### [Work item]
What is needed is an exact copy of the lines in the listing below, from the one with "green diamond: moved 15 px right, 6 px up" up to and including the one with "cyan arrow: rotated", with no other lines.

### [Recorded information]
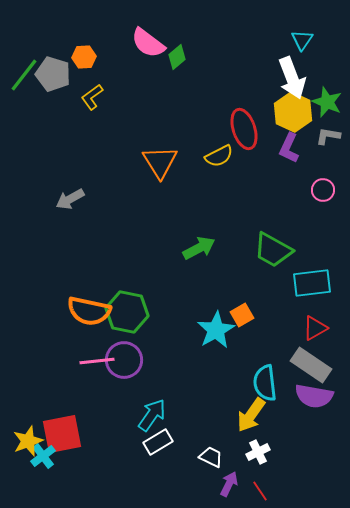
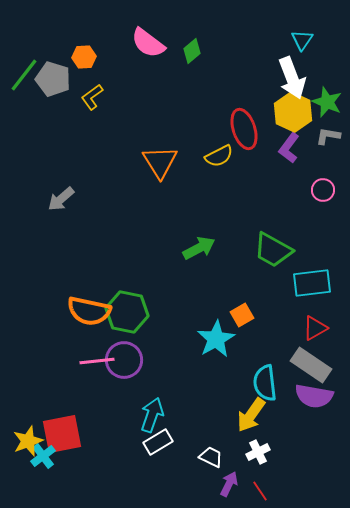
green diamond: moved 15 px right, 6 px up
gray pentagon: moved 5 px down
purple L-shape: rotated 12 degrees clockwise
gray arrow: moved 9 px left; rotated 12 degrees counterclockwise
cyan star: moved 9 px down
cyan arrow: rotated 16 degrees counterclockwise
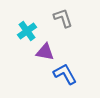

---

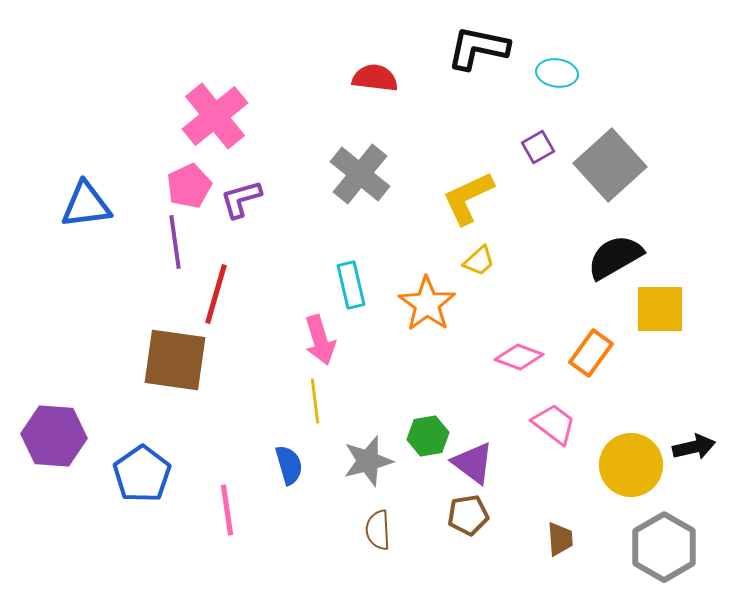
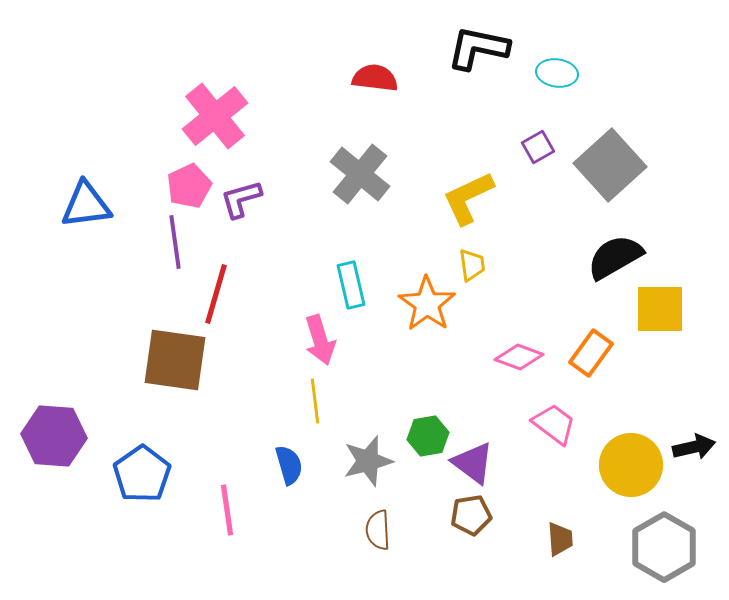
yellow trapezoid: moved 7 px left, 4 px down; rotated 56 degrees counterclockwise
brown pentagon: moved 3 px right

...

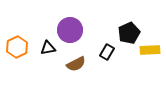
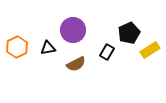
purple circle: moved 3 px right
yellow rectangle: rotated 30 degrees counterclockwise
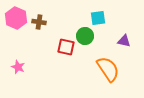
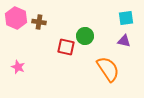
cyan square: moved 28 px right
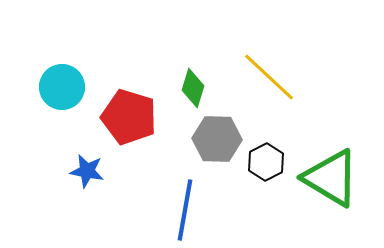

### [Expected output]
green diamond: moved 15 px right, 6 px up
gray pentagon: moved 5 px down
purple L-shape: rotated 12 degrees clockwise
gray arrow: moved 9 px left; rotated 12 degrees counterclockwise
cyan star: moved 9 px down
cyan arrow: rotated 16 degrees counterclockwise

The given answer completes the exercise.